(Records from a data source)
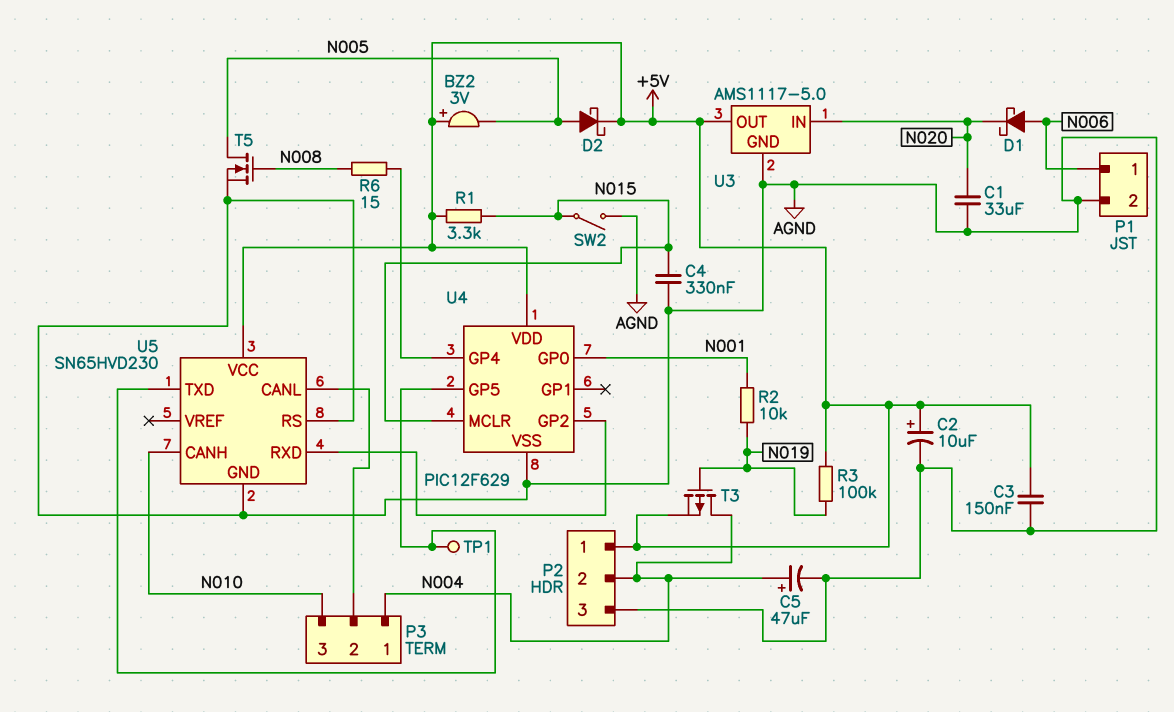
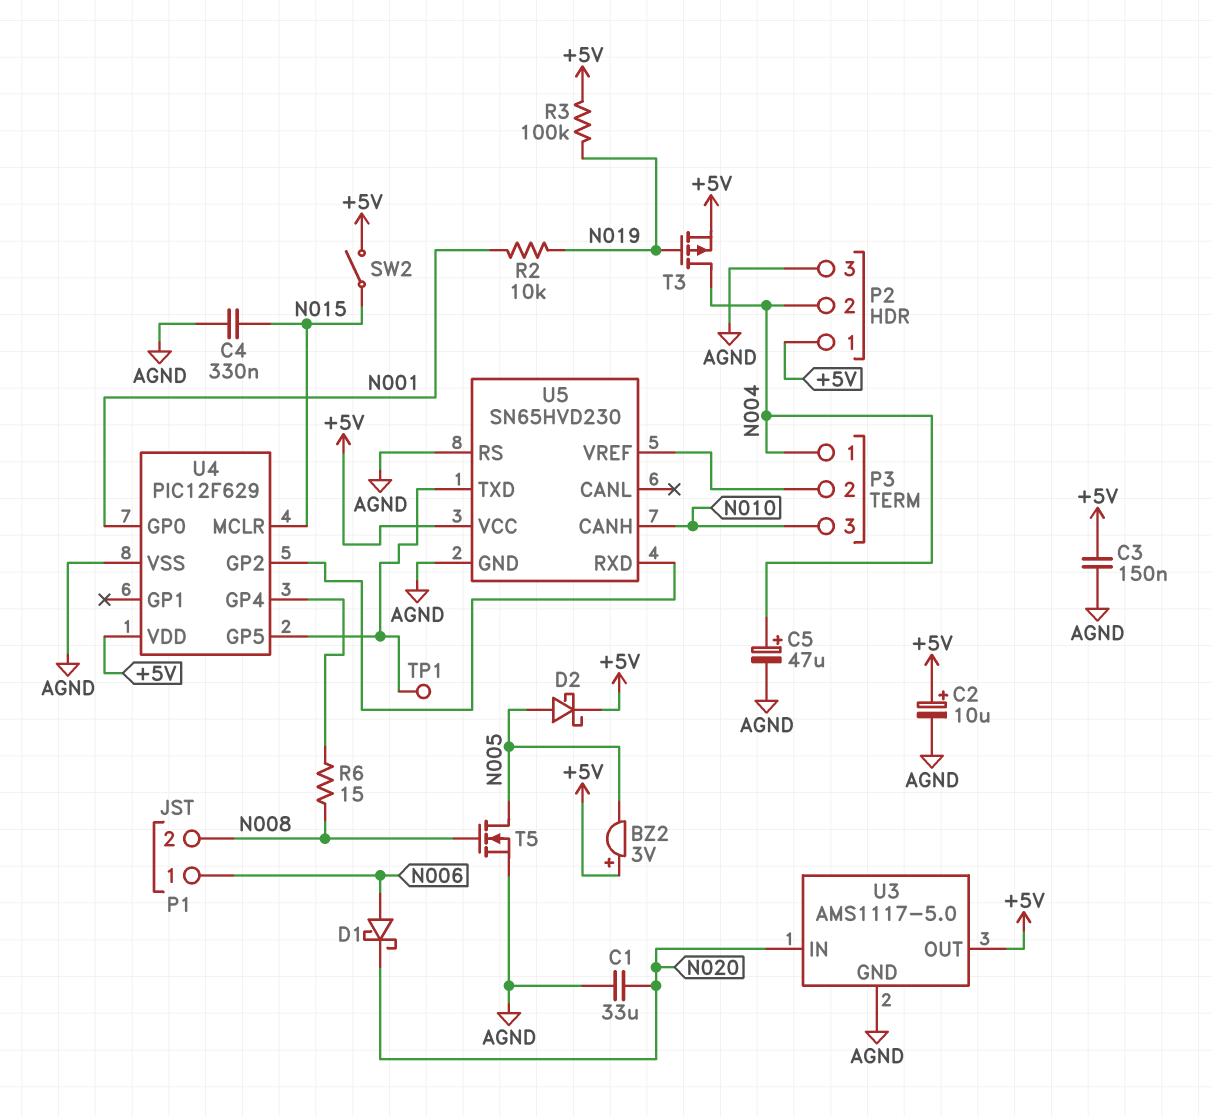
P1 pin 2: AGND -> N008
R1: 3.3k (+5V, N015) -> none
SW2: switch (AGND, N015) -> switch (+5V, N015)
U5 pin CANL: P3/2 -> none
U5 pin VREF: none -> P3/2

▸ **EXERCISE BRIEF**
Restate the entries above word for word, and keep the pictures out.

▸ **THE ANSWER**
P1 pin 2: AGND -> N008
R1: 3.3k (+5V, N015) -> none
SW2: switch (AGND, N015) -> switch (+5V, N015)
U5 pin CANL: P3/2 -> none
U5 pin VREF: none -> P3/2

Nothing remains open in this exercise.